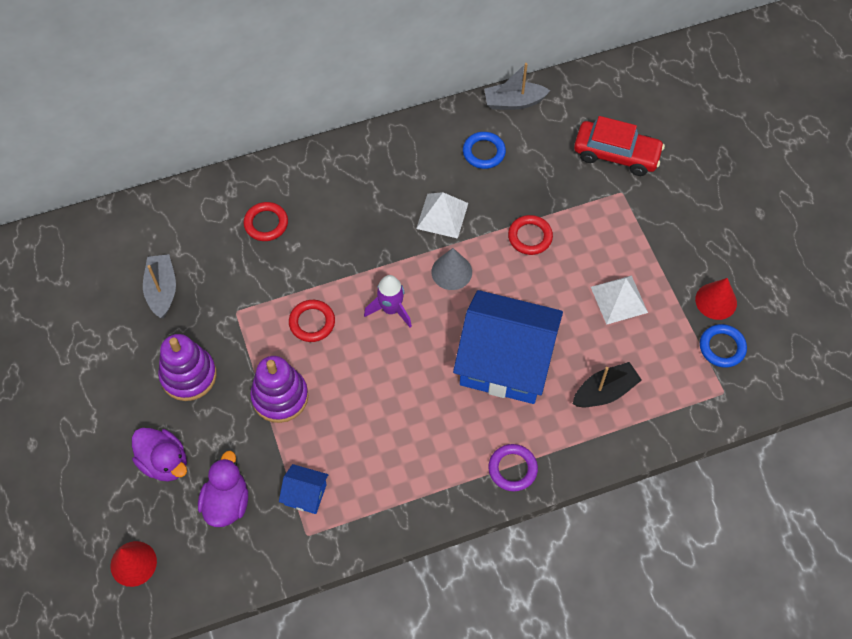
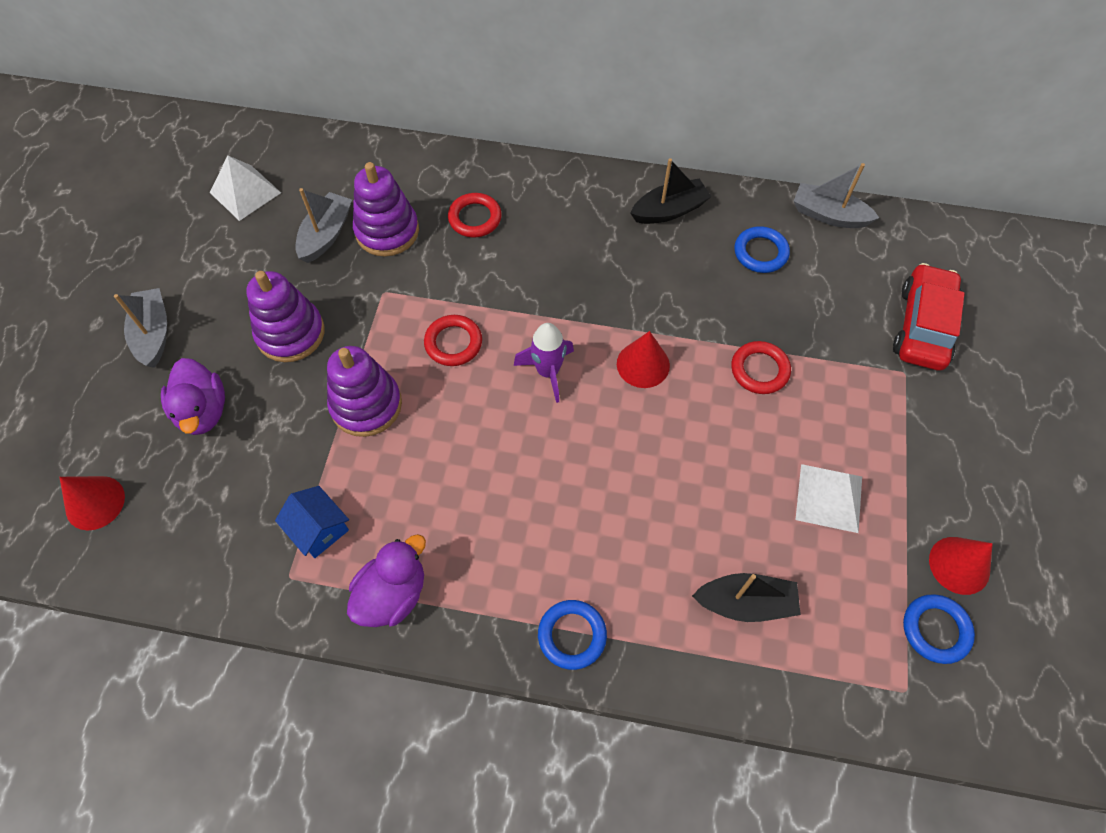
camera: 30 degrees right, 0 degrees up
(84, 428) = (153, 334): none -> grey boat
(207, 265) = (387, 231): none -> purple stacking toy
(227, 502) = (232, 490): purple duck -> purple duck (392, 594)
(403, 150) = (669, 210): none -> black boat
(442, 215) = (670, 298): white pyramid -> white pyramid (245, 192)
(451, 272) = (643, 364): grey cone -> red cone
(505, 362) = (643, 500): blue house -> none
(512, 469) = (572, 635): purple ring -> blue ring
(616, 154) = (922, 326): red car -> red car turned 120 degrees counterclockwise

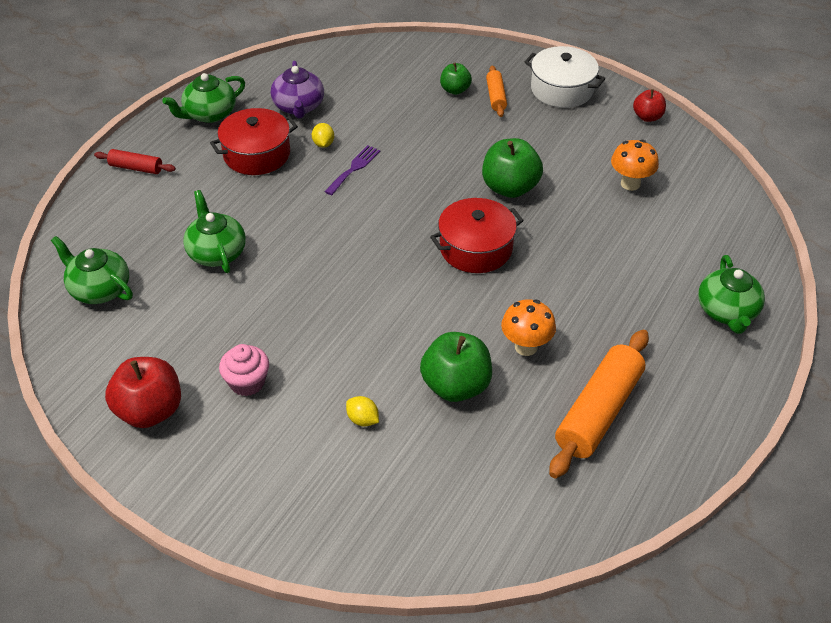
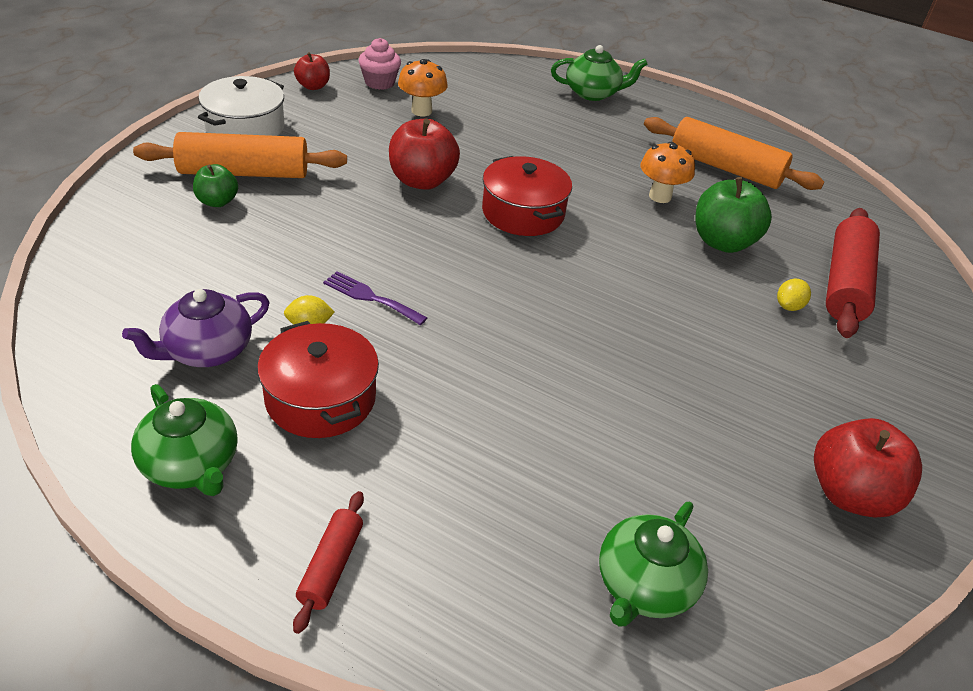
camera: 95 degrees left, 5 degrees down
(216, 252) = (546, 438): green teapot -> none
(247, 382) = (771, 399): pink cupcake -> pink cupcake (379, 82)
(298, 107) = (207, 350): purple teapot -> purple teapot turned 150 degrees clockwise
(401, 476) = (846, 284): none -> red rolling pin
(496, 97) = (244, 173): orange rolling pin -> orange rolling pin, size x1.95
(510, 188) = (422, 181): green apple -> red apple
——————
(Task objective) Go through the entries above and output them exactly, without pictures.

(Result below)
camera: 30 degrees right, 0 degrees up
(84, 428) = (153, 334): none -> grey boat
(207, 265) = (387, 231): none -> purple stacking toy
(227, 502) = (232, 490): purple duck -> purple duck (392, 594)
(403, 150) = (669, 210): none -> black boat
(442, 215) = (670, 298): white pyramid -> white pyramid (245, 192)
(451, 272) = (643, 364): grey cone -> red cone
(505, 362) = (643, 500): blue house -> none
(512, 469) = (572, 635): purple ring -> blue ring
(616, 154) = (922, 326): red car -> red car turned 120 degrees counterclockwise

camera: 95 degrees left, 5 degrees down
(216, 252) = (546, 438): green teapot -> none
(247, 382) = (771, 399): pink cupcake -> pink cupcake (379, 82)
(298, 107) = (207, 350): purple teapot -> purple teapot turned 150 degrees clockwise
(401, 476) = (846, 284): none -> red rolling pin
(496, 97) = (244, 173): orange rolling pin -> orange rolling pin, size x1.95
(510, 188) = (422, 181): green apple -> red apple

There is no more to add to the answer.